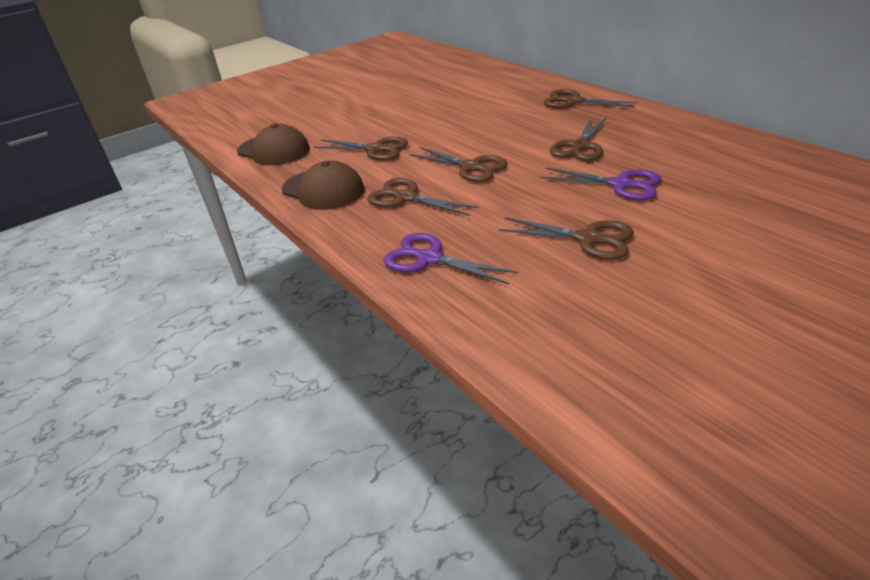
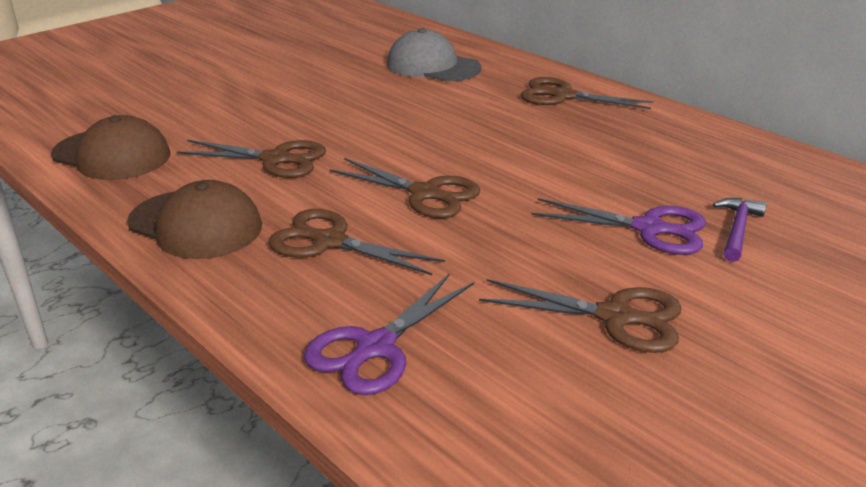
camera: 10 degrees left, 5 degrees down
(429, 258) = (374, 348): purple scissors -> purple scissors turned 75 degrees counterclockwise
(485, 86) = (433, 66): none -> grey cap
(580, 146) = (581, 166): brown scissors -> none
(683, 184) = (737, 229): none -> purple hammer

※

Starting from the line with "(580, 146) = (581, 166): brown", write out every remaining line of the data above exactly, the final line included, and nothing before it.

(580, 146) = (581, 166): brown scissors -> none
(683, 184) = (737, 229): none -> purple hammer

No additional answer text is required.